BEGIN SUPPLIED RECORDS
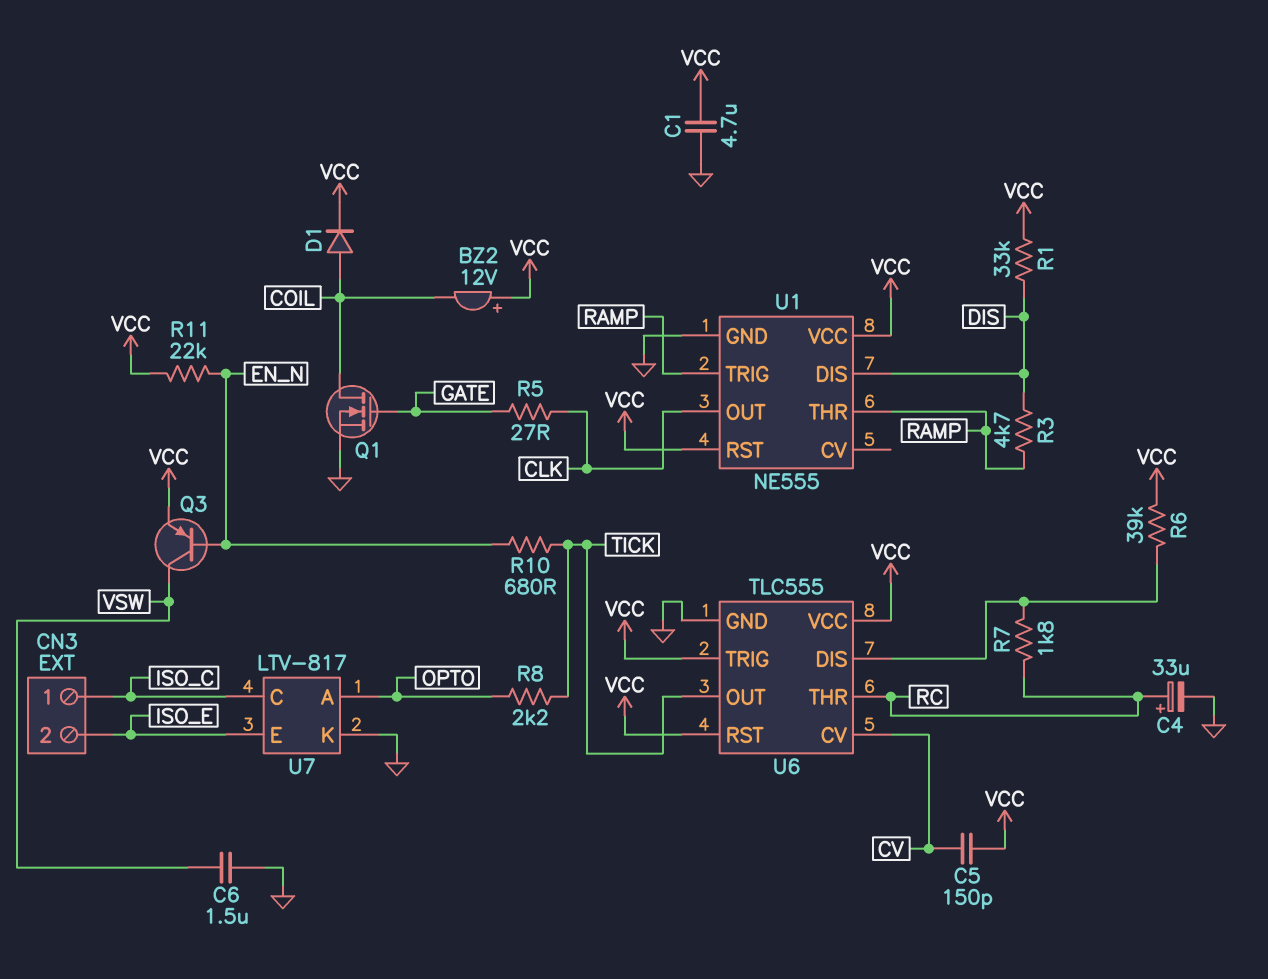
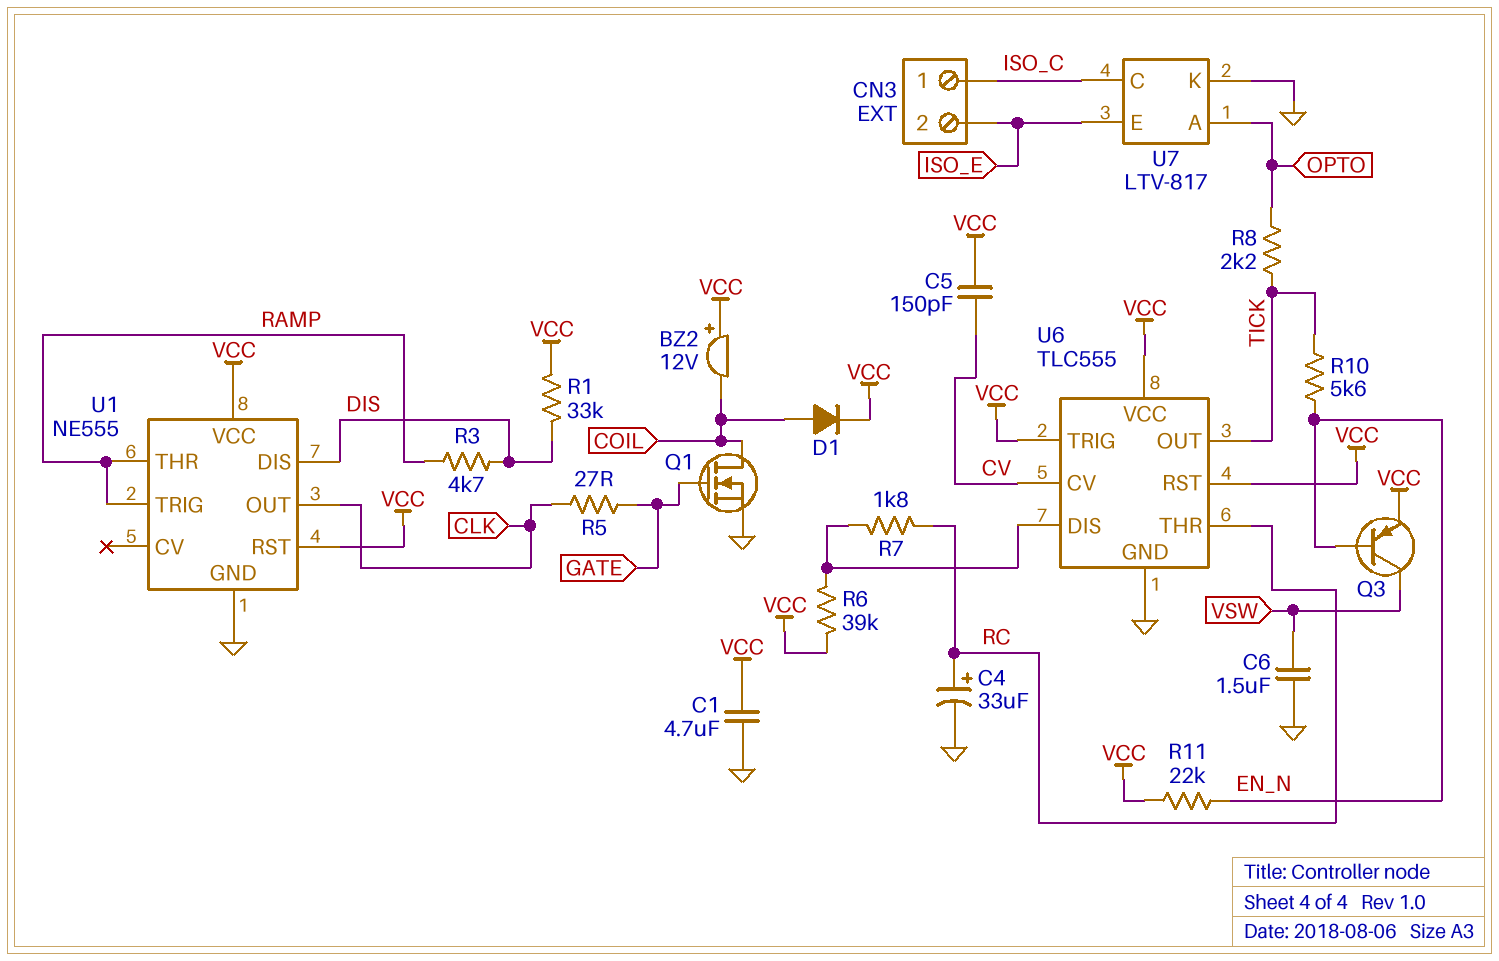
R10: 680 (EN_N, TICK) -> 5.6k (EN_N, TICK)

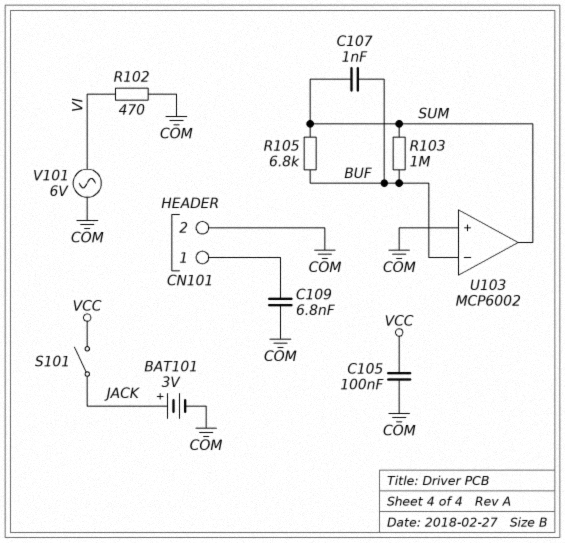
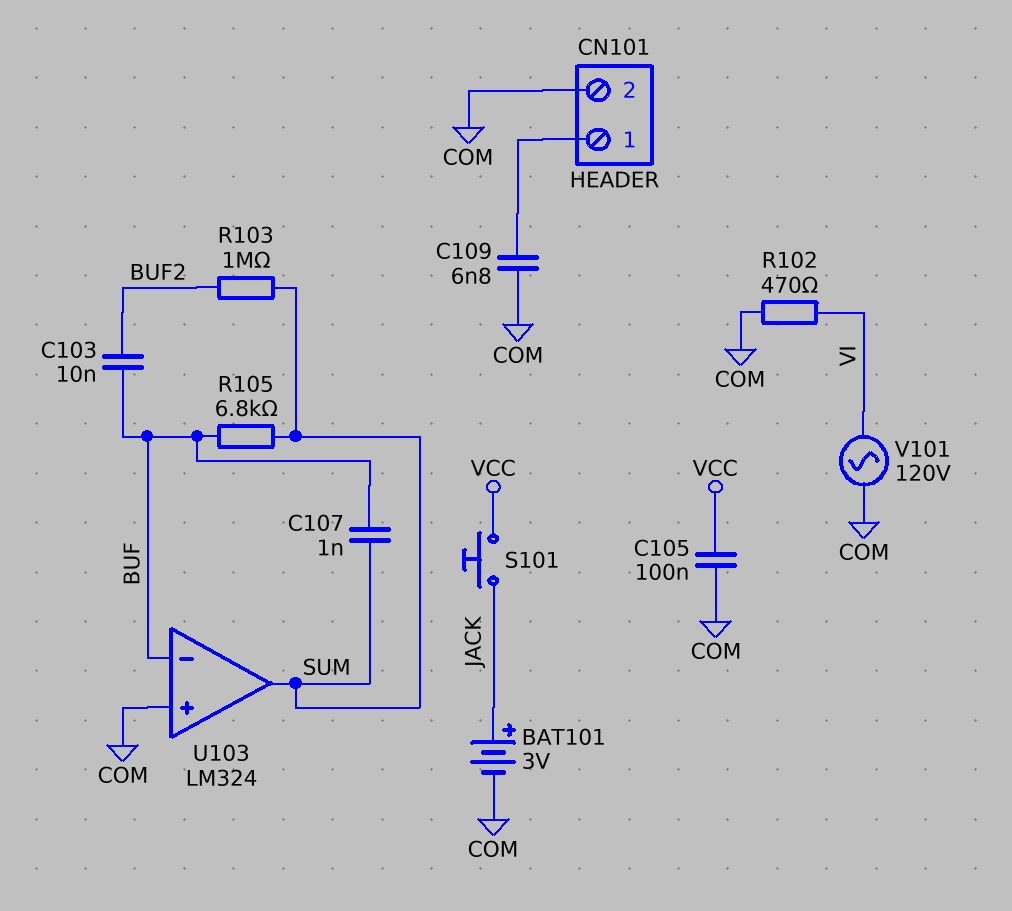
C103: none -> 10nF (BUF, BUF2)
R103: 1M (BUF, SUM) -> 1M (BUF2, SUM)
S101: switch (JACK, VCC) -> button (JACK, VCC)
U103: MCP6002 -> LM324
V101: AC 6V (COM, VI) -> AC 120V (COM, VI)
END SUPPLIED RECORDS
# WHAT IS REQUIRED:
Each line of the listing must be restated word for word, and the pictures left out.

# SOLVED EXERCISE:
R10: 680 (EN_N, TICK) -> 5.6k (EN_N, TICK)

C103: none -> 10nF (BUF, BUF2)
R103: 1M (BUF, SUM) -> 1M (BUF2, SUM)
S101: switch (JACK, VCC) -> button (JACK, VCC)
U103: MCP6002 -> LM324
V101: AC 6V (COM, VI) -> AC 120V (COM, VI)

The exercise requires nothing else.